### [Requirement]
When you reach the line with "red arrow: (282, 538)" in the listing below, transcribe it and each line after it up to and including the line with "gray semicircle: (336, 734)", exactly and with nothing else.

### [Given entries]
■ ■ ■ ■
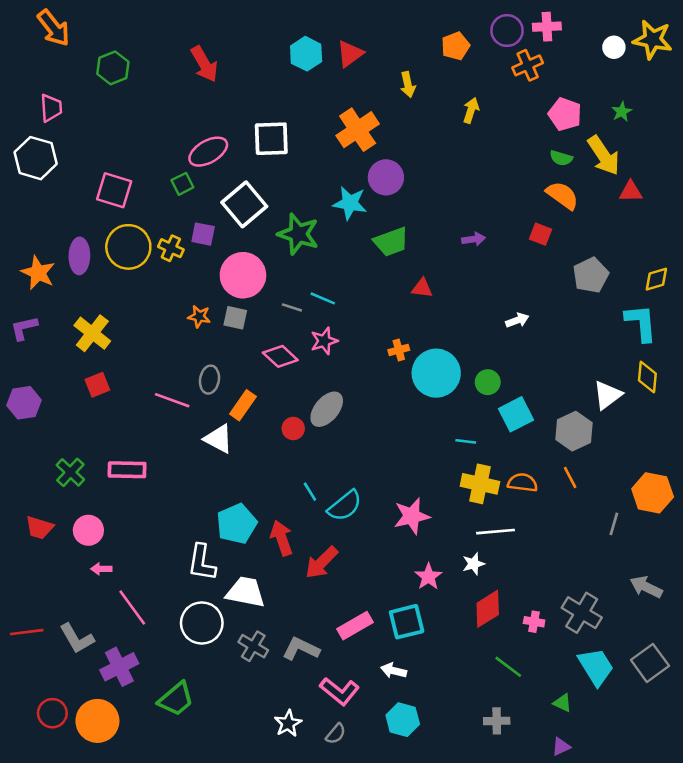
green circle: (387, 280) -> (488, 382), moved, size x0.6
■ ■ ■ ■
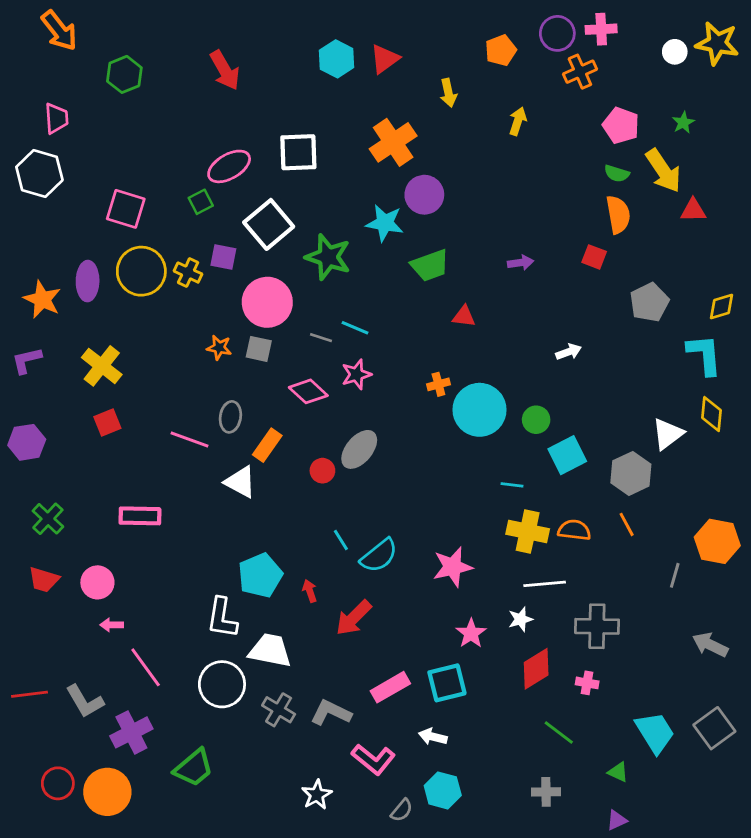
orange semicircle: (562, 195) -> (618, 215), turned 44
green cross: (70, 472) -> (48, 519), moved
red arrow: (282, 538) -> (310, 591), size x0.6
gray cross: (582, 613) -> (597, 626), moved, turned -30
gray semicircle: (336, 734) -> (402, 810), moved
■ ■ ■ ■
### [Task response]
red arrow: (282, 538) -> (310, 591), size x0.6
gray cross: (582, 613) -> (597, 626), moved, turned -30
gray semicircle: (336, 734) -> (402, 810), moved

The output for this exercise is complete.